● The task:
Only the lines from the opening of the material through the one containing "(393, 114) = (101, 542): purple" should be reproduced, each exactly as it stands.
Records for the task below:
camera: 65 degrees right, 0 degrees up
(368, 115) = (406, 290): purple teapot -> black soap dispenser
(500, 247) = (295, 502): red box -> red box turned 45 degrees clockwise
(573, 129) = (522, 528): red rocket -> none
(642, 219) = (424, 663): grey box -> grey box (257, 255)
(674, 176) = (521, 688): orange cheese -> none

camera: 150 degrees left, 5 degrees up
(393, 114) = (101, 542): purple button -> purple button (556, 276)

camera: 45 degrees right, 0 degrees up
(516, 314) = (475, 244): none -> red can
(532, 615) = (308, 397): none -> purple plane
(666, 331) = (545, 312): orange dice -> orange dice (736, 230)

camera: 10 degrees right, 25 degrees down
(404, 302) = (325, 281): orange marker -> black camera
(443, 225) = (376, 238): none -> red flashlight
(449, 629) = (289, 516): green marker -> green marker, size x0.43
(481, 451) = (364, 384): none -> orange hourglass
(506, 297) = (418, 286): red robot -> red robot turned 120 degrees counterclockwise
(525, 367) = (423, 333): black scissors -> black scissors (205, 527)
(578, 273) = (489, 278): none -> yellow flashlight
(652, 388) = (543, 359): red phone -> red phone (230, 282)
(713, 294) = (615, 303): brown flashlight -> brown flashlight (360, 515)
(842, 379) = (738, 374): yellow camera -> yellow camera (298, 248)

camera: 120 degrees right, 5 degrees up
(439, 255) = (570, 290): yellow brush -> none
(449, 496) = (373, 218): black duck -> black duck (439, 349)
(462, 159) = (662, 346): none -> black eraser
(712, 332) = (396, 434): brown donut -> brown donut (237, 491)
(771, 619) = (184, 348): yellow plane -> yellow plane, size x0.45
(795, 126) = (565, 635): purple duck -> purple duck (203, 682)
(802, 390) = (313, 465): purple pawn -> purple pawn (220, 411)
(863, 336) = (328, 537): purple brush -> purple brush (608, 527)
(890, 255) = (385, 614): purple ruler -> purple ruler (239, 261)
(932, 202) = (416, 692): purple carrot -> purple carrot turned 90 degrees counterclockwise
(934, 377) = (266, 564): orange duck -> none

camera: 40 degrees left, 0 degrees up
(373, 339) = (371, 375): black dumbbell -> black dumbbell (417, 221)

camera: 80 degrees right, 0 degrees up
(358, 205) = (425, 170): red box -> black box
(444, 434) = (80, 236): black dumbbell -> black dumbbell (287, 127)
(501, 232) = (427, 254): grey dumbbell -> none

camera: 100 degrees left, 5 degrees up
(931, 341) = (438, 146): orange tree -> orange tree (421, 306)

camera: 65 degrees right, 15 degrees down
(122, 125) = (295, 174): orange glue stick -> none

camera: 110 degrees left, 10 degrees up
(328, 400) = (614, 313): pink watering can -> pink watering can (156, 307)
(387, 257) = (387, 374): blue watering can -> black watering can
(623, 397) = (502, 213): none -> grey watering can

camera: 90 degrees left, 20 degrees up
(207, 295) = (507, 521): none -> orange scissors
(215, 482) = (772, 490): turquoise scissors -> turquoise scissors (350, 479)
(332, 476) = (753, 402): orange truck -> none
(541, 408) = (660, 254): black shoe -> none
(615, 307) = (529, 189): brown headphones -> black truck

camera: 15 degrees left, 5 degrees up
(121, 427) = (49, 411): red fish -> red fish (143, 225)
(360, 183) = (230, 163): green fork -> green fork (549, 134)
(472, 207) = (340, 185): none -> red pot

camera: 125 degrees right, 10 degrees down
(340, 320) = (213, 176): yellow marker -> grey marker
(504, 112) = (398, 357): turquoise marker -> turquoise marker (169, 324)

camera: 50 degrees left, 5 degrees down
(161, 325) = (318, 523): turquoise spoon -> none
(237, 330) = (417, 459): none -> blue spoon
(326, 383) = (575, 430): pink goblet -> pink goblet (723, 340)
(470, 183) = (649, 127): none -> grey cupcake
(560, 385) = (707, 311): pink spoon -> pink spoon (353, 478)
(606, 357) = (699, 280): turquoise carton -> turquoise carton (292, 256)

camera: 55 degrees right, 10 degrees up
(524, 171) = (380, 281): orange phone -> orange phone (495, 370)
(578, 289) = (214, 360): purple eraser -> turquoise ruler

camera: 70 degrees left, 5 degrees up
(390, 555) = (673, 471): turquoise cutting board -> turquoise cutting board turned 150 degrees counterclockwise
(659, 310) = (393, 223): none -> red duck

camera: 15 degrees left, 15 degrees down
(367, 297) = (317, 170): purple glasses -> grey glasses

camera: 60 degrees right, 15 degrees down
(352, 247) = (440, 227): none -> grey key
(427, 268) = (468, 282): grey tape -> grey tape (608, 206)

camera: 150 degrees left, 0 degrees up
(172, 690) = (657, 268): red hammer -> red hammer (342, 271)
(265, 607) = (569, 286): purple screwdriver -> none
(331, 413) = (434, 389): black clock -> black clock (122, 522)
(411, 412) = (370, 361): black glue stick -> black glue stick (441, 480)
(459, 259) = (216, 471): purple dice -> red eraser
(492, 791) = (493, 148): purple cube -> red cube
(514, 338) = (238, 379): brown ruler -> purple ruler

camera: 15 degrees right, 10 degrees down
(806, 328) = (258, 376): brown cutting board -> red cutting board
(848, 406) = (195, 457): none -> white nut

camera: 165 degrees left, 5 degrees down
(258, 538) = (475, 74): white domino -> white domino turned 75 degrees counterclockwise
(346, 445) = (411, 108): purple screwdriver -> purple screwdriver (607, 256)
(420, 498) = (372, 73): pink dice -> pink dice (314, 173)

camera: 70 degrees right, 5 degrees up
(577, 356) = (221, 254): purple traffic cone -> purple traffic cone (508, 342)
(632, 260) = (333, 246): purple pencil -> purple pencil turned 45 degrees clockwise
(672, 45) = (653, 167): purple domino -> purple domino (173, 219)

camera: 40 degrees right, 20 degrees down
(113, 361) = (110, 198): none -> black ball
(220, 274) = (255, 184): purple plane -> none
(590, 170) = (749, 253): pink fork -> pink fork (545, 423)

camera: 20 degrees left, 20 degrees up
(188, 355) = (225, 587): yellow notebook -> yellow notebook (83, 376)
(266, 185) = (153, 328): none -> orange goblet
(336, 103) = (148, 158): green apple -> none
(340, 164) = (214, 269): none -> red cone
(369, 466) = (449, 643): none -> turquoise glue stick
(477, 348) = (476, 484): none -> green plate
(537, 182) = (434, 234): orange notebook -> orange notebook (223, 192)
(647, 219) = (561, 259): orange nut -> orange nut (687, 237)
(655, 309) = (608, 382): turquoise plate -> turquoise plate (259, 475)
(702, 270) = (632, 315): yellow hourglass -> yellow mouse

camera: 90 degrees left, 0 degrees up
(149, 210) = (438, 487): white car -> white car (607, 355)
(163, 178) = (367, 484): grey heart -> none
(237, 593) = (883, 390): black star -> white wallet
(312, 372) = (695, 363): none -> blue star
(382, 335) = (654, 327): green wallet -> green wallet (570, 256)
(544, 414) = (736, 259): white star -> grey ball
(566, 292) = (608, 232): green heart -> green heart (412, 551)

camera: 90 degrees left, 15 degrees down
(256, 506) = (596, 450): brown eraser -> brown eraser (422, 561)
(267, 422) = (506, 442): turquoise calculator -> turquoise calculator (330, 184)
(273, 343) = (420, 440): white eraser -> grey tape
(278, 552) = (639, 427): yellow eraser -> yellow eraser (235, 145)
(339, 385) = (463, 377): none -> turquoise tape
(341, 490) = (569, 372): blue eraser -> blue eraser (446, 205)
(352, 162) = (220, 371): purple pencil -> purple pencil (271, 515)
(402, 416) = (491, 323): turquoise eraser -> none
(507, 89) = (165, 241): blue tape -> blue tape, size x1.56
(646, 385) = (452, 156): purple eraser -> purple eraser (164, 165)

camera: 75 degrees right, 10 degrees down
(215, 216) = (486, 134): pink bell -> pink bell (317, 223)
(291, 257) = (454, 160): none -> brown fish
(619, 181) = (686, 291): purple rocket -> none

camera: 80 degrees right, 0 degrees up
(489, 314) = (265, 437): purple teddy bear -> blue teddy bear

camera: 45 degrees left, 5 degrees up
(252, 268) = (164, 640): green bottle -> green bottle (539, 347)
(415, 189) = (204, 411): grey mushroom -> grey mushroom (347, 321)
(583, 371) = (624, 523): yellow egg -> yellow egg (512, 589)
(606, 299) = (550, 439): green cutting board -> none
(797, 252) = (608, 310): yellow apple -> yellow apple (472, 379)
End of Records for the task.
● Completed task:
camera: 65 degrees right, 0 degrees up
(368, 115) = (406, 290): purple teapot -> black soap dispenser
(500, 247) = (295, 502): red box -> red box turned 45 degrees clockwise
(573, 129) = (522, 528): red rocket -> none
(642, 219) = (424, 663): grey box -> grey box (257, 255)
(674, 176) = (521, 688): orange cheese -> none

camera: 150 degrees left, 5 degrees up
(393, 114) = (101, 542): purple button -> purple button (556, 276)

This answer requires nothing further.